» **WHAT THIS TASK INVOLVES**
Output the lines of the listing below verbatim, from the line containing "DEJ: 12:00 -> 12:02" through the end of the listing, both included, and omit the picture lines.

Data lines

------------------------

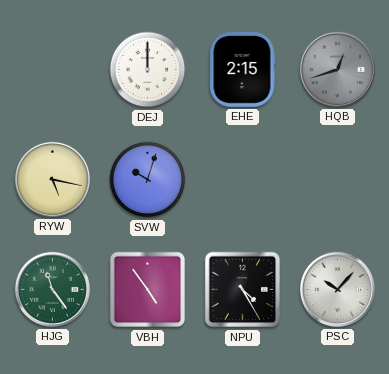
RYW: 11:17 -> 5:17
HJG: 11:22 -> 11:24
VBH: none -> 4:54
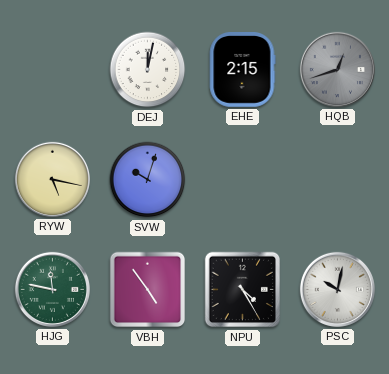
DEJ: 12:00 -> 12:02
HJG: 11:24 -> 11:47
PSC: 10:07 -> 10:02
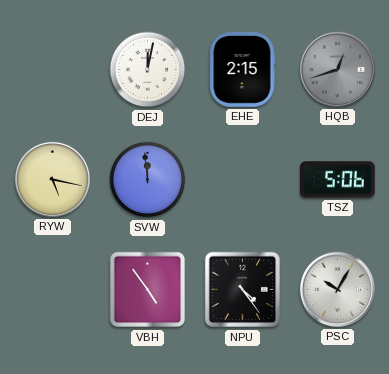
SVW: 10:03 -> 11:59
TSZ: none -> 5:06
HJG: 11:47 -> none
NPU: 4:25 -> 4:24
PSC: 10:02 -> 10:05
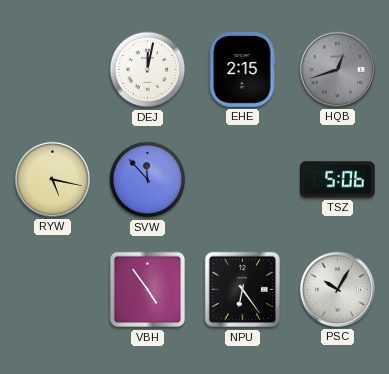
SVW: 11:59 -> 11:53
NPU: 4:24 -> 6:24
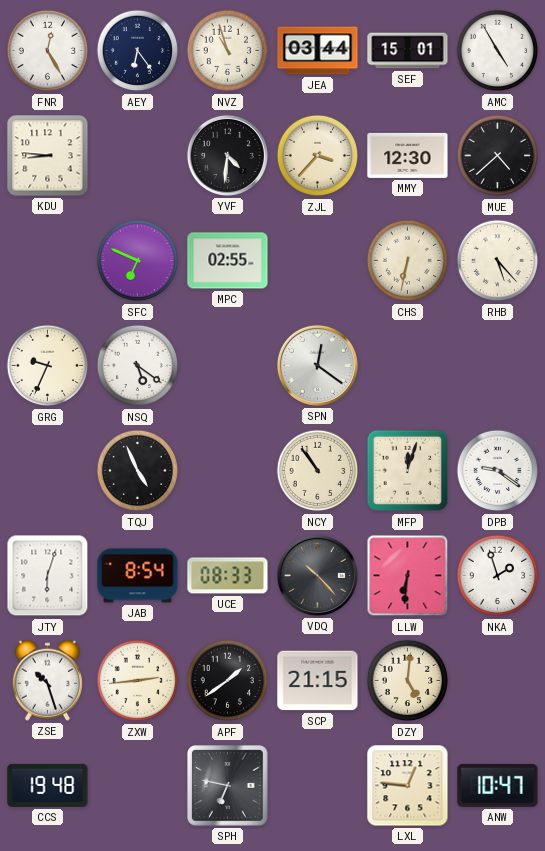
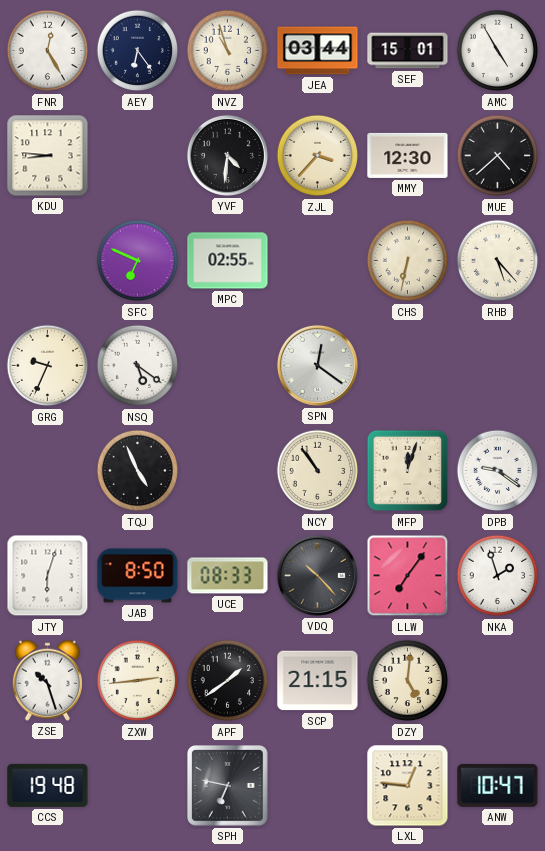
JAB: 8:54 -> 8:50
LLW: 6:31 -> 7:06
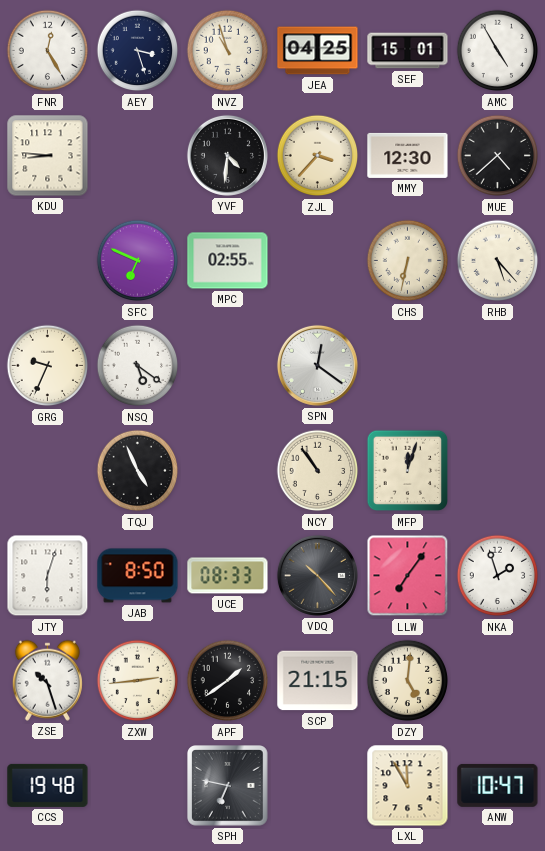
AEY: 6:24 -> 3:27
JEA: 03:44 -> 04:25
DPB: 9:21 -> none
LXL: 12:46 -> 11:55
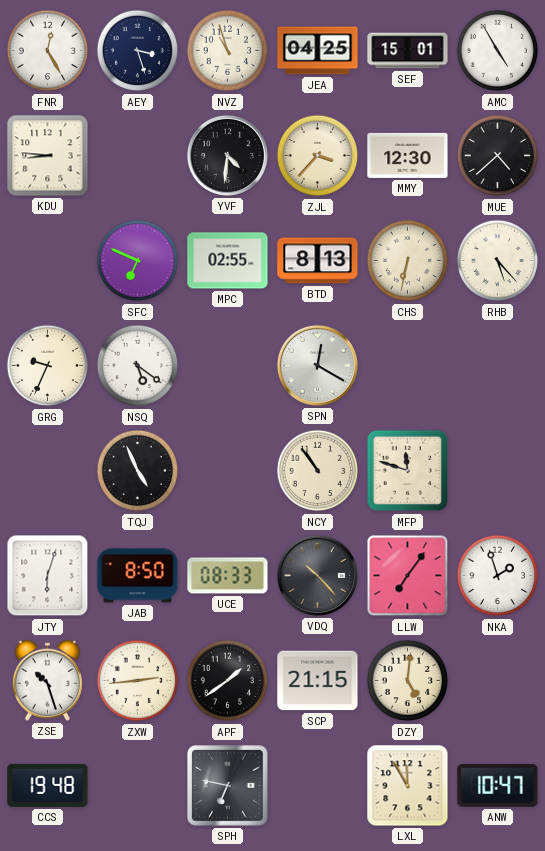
BTD: none -> 8:13
SPN: 12:21 -> 12:20
MFP: 12:03 -> 11:48
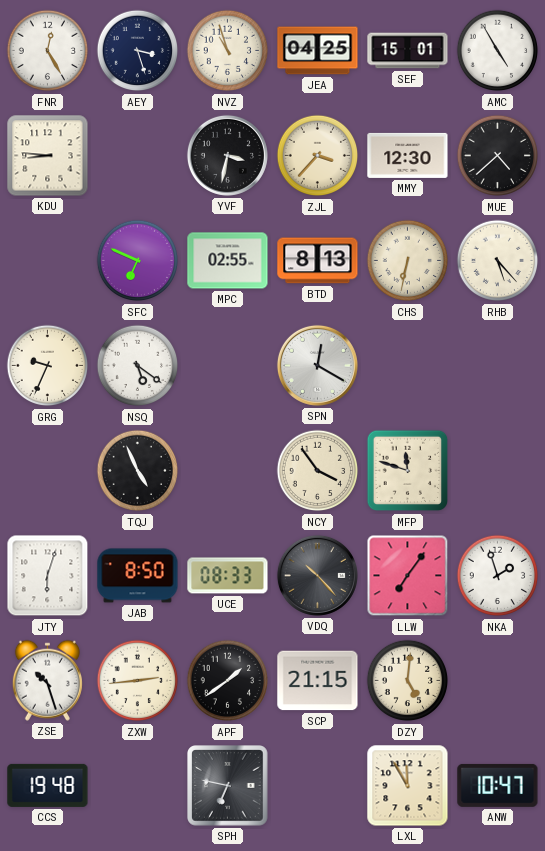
YVF: 4:31 -> 3:32
NCY: 10:54 -> 3:54
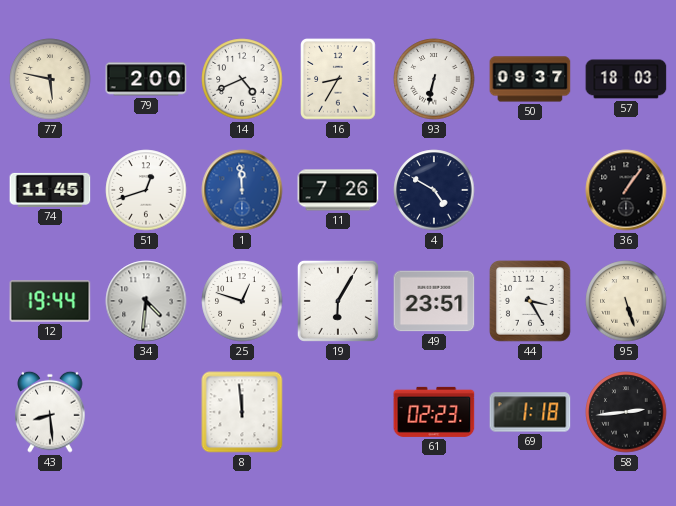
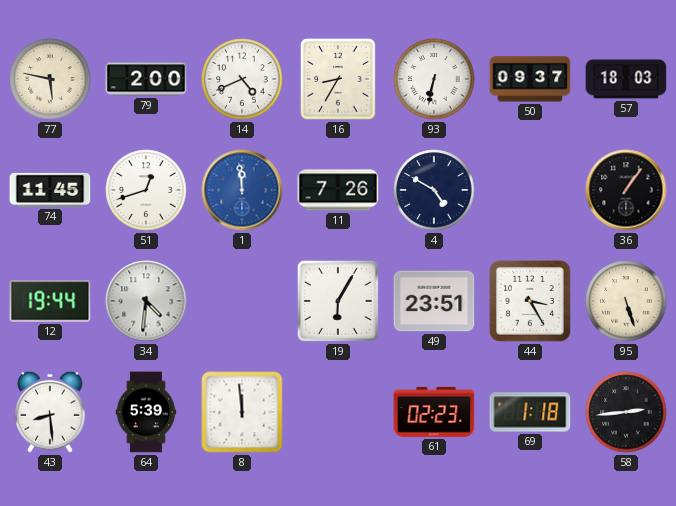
25: 12:48 -> none
64: none -> 5:39
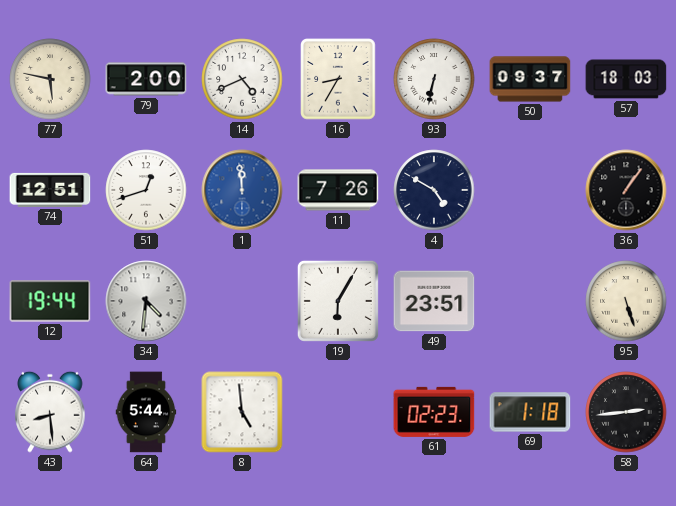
74: 11:45 -> 12:51
44: 3:25 -> none
64: 5:39 -> 5:44
8: 11:59 -> 4:59
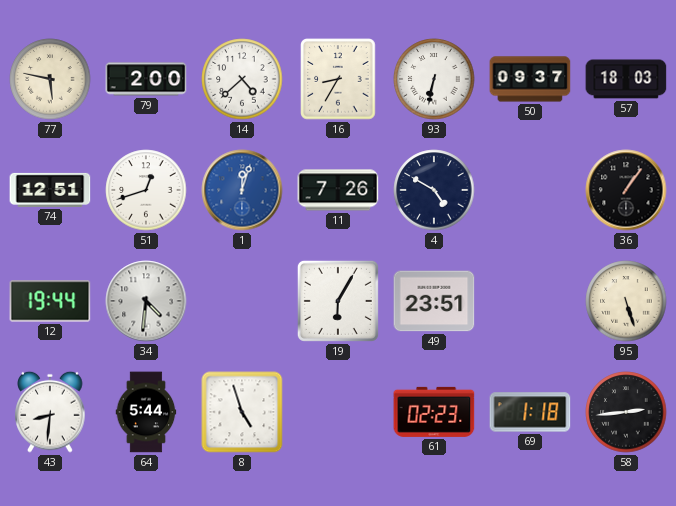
14: 4:41 -> 4:38
1: 11:59 -> 12:03
43: 8:29 -> 8:31
8: 4:59 -> 4:57
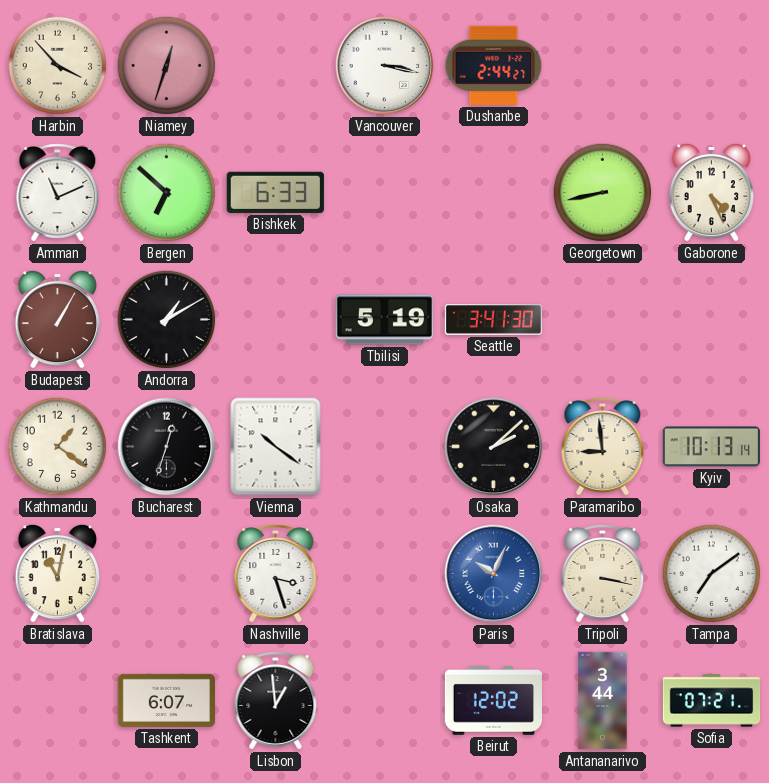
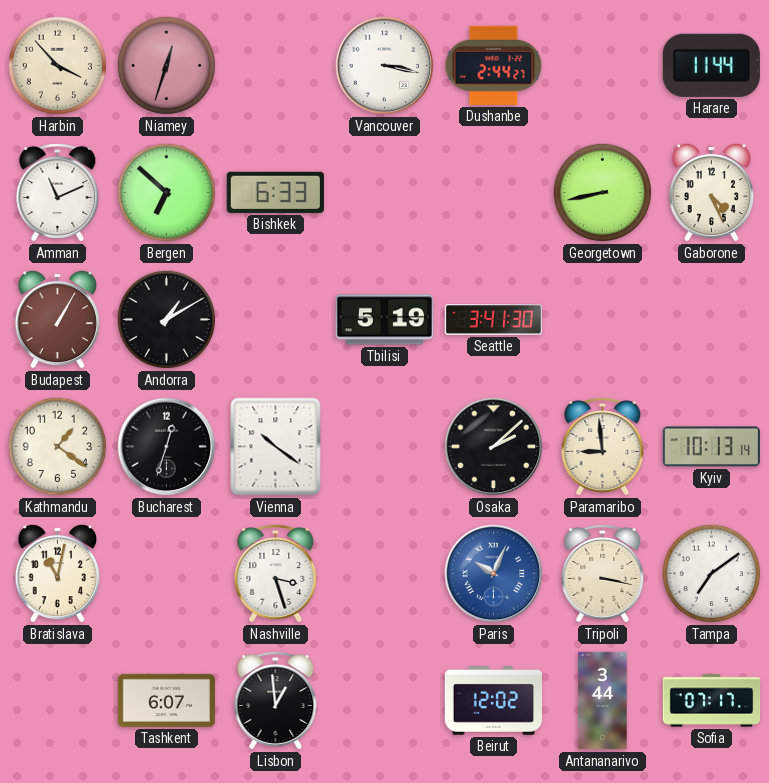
Harare: none -> 11:44
Sofia: 07:21 -> 07:17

------------------------

» **COMPLETED TASK**
DEJ: 12:00 -> 12:02
HJG: 11:24 -> 11:47
PSC: 10:07 -> 10:02
SVW: 10:03 -> 11:59
TSZ: none -> 5:06
HJG: 11:47 -> none
NPU: 4:25 -> 4:24
PSC: 10:02 -> 10:05
SVW: 11:59 -> 11:53
NPU: 4:24 -> 6:24
JAB: 8:54 -> 8:50
LLW: 6:31 -> 7:06
AEY: 6:24 -> 3:27
JEA: 03:44 -> 04:25
DPB: 9:21 -> none
LXL: 12:46 -> 11:55
BTD: none -> 8:13
SPN: 12:21 -> 12:20
MFP: 12:03 -> 11:48
YVF: 4:31 -> 3:32
NCY: 10:54 -> 3:54
25: 12:48 -> none
64: none -> 5:39
74: 11:45 -> 12:51
44: 3:25 -> none
64: 5:39 -> 5:44
8: 11:59 -> 4:59
14: 4:41 -> 4:38
1: 11:59 -> 12:03
43: 8:29 -> 8:31
8: 4:59 -> 4:57
Harare: none -> 11:44
Sofia: 07:21 -> 07:17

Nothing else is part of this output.